### Exercise goal
From the line that contains "yellow round brick L7:M8" down to the last line of the data below, restate every line word for word, skipping any images.

____________________

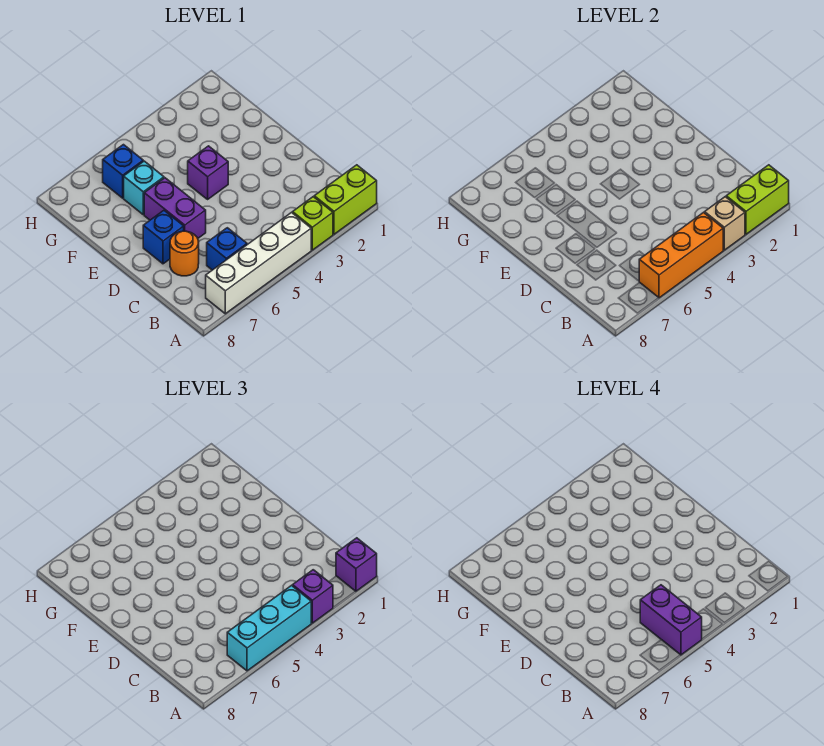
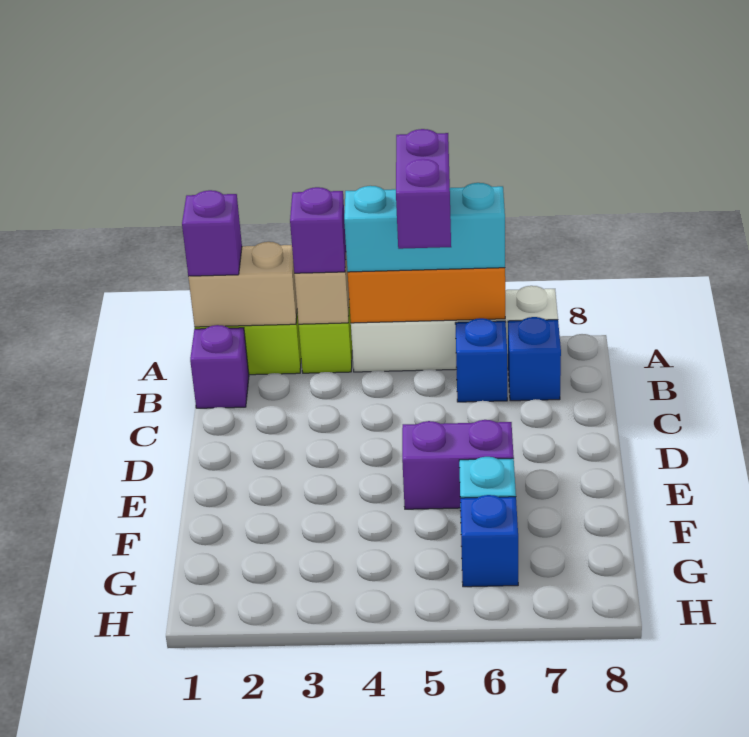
lime brick A1:A2 level 2 -> tan brick A1:A2 level 2
orange round brick C7 level 1 -> none
purple brick D6:E6 level 1 -> purple brick E5:E6 level 1
blue brick D7 level 1 -> blue brick B7 level 1
purple brick E4 level 1 -> purple brick B1 level 1

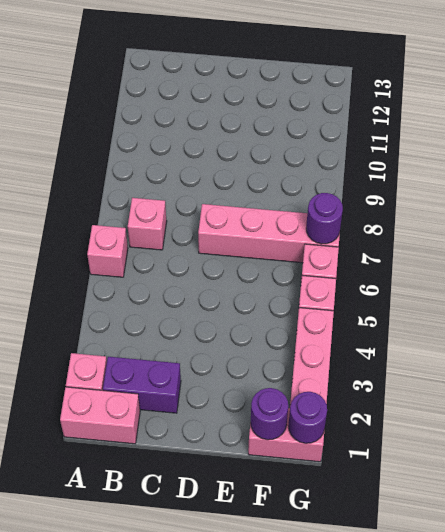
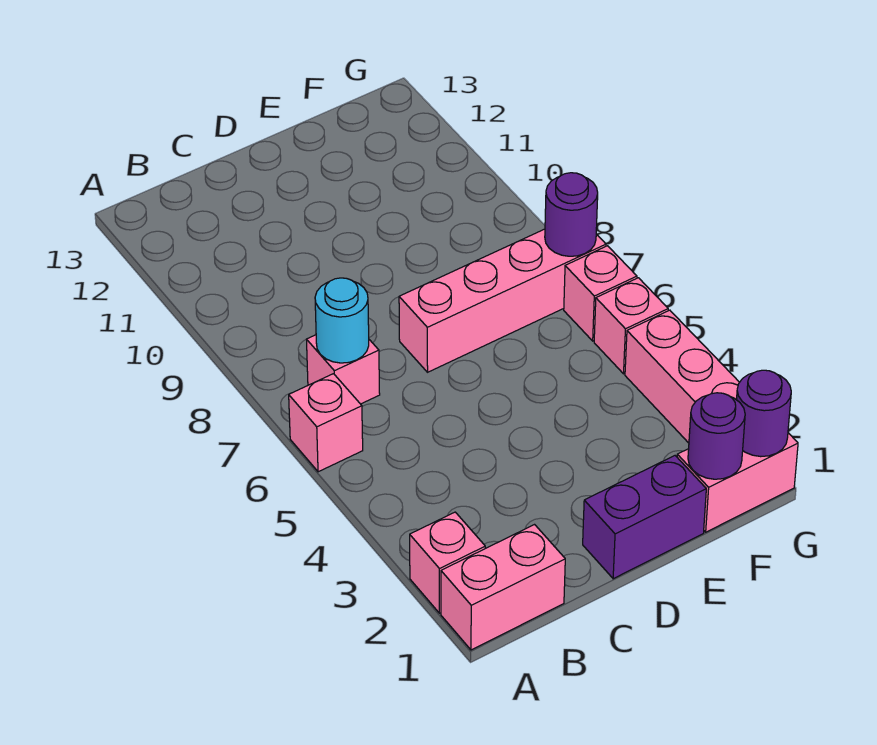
purple brick B2:C2 level 1 -> purple brick D1:E1 level 1
none -> cyan round brick B7 level 2

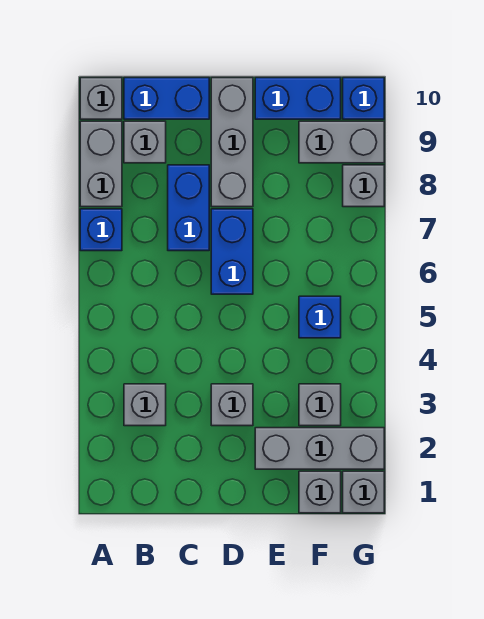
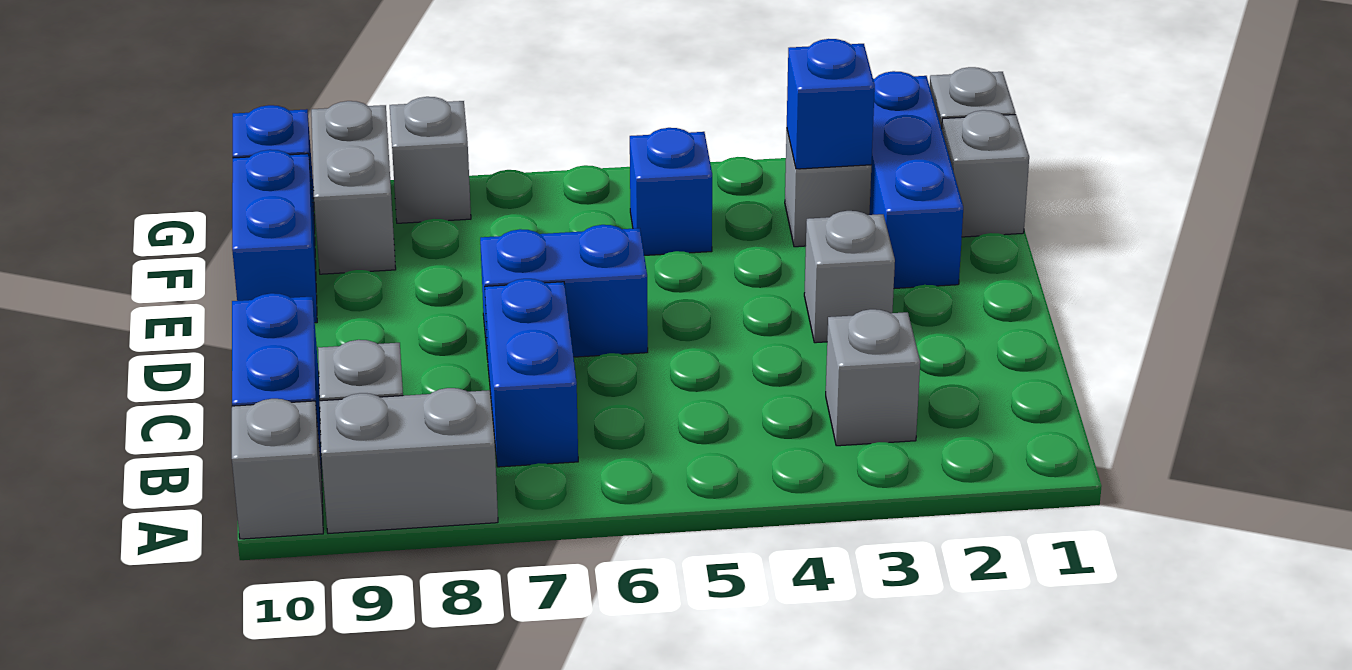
blue brick A7 level 1 -> blue brick F3 level 2
blue brick C7:C8 level 1 -> blue brick B7:C7 level 1
grey brick D8:D10 level 1 -> none
grey brick E2:G2 level 1 -> blue brick E2:G2 level 1

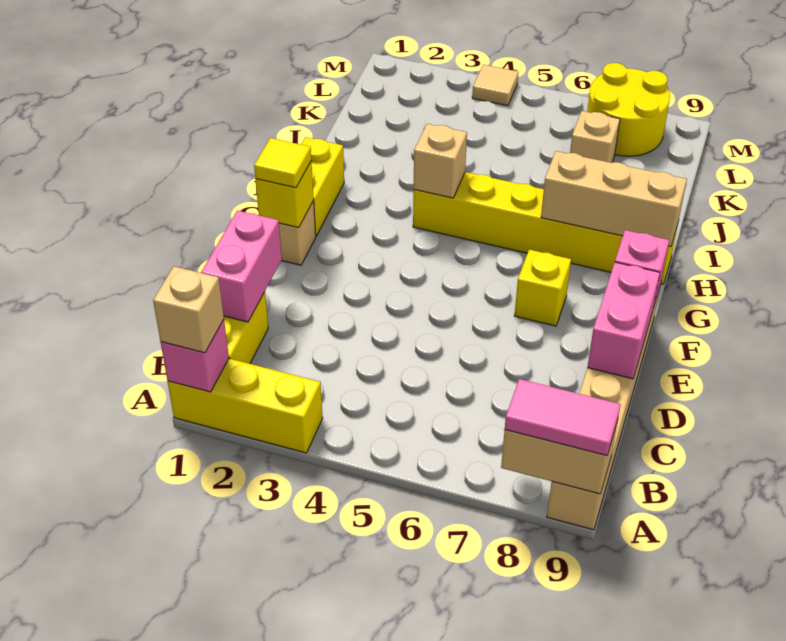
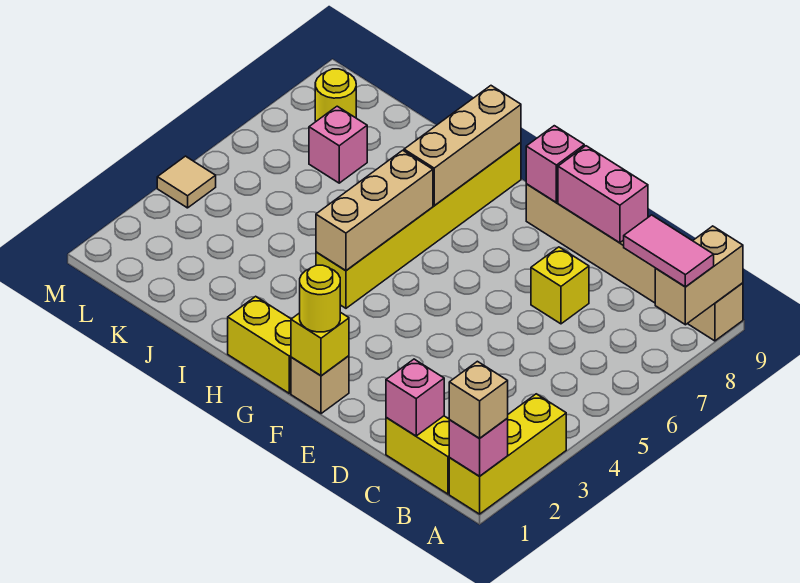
pink tile A8:A9 level 3 -> pink tile A8:B8 level 3
pink brick C1:D1 level 2 -> pink brick C1 level 2
yellow tile F1 level 3 -> yellow round brick F1 level 3
yellow brick F7 level 1 -> yellow brick D7 level 1
tan brick H4 level 2 -> tan brick H4:H6 level 2
tan brick K7 level 1 -> pink brick K7 level 1
yellow round brick L7:M8 level 1 -> yellow round brick L8 level 1

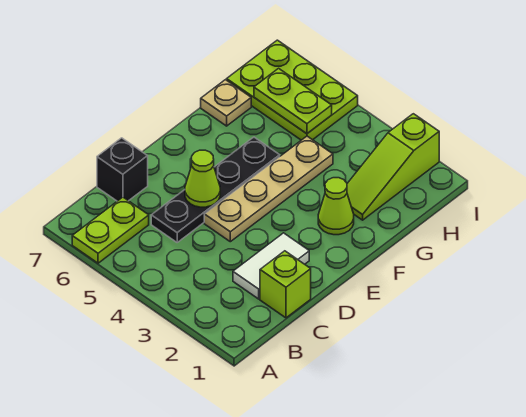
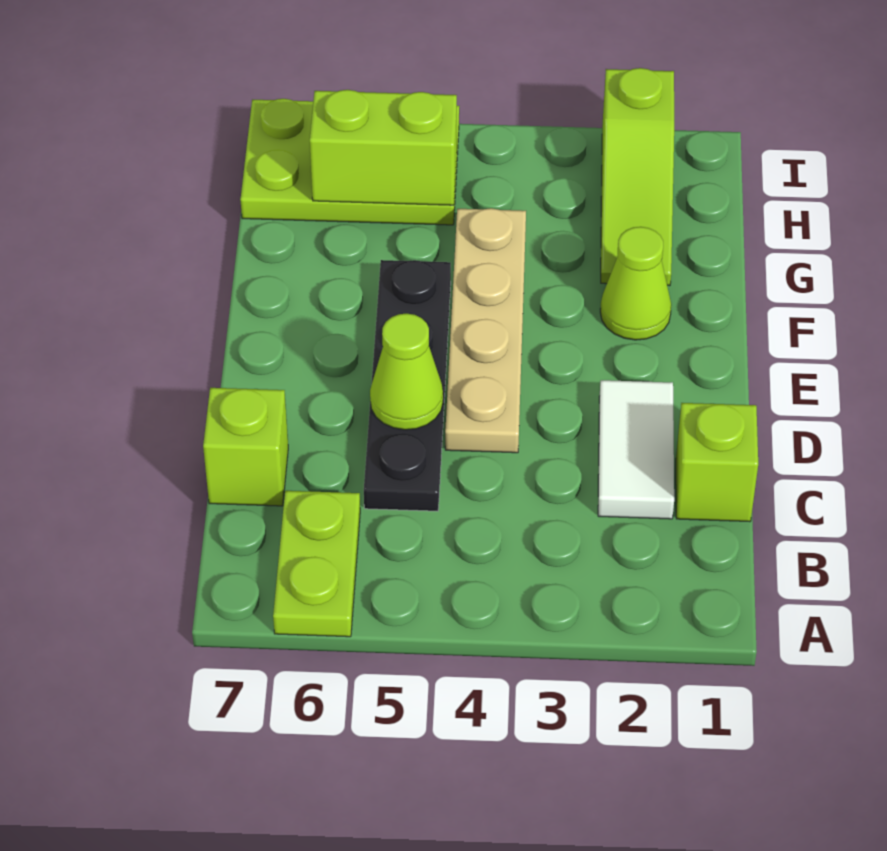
black brick C7 level 1 -> lime brick C7 level 1
tan plate G7 level 1 -> none
lime plate H5:H6 level 2 -> lime brick H5:H6 level 2

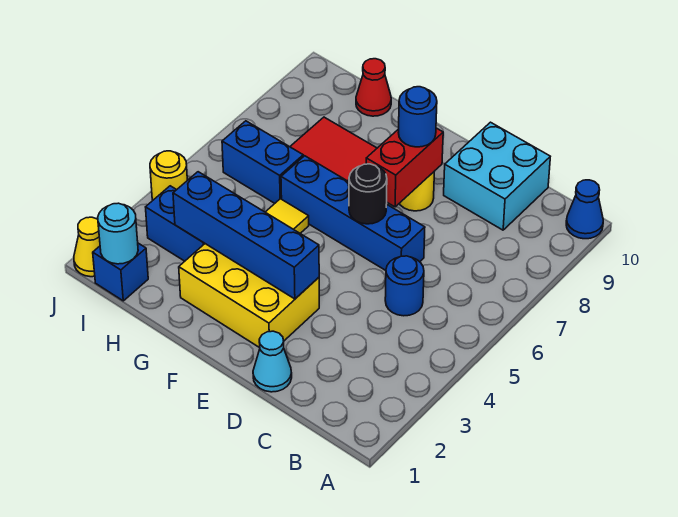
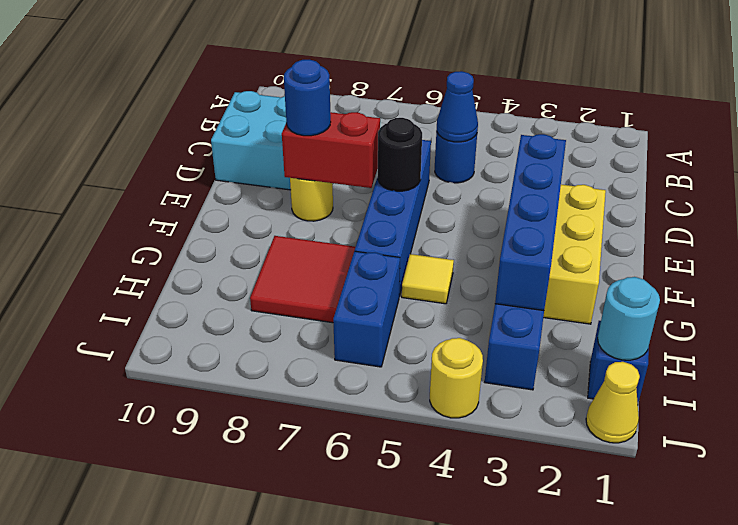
blue cone A10 level 1 -> blue cone C5 level 2
cyan cone D1 level 1 -> none
red cone H10 level 1 -> none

____________________

### Output
yellow round brick L7:M8 level 1 -> yellow round brick L8 level 1

black brick C7 level 1 -> lime brick C7 level 1
tan plate G7 level 1 -> none
lime plate H5:H6 level 2 -> lime brick H5:H6 level 2

blue cone A10 level 1 -> blue cone C5 level 2
cyan cone D1 level 1 -> none
red cone H10 level 1 -> none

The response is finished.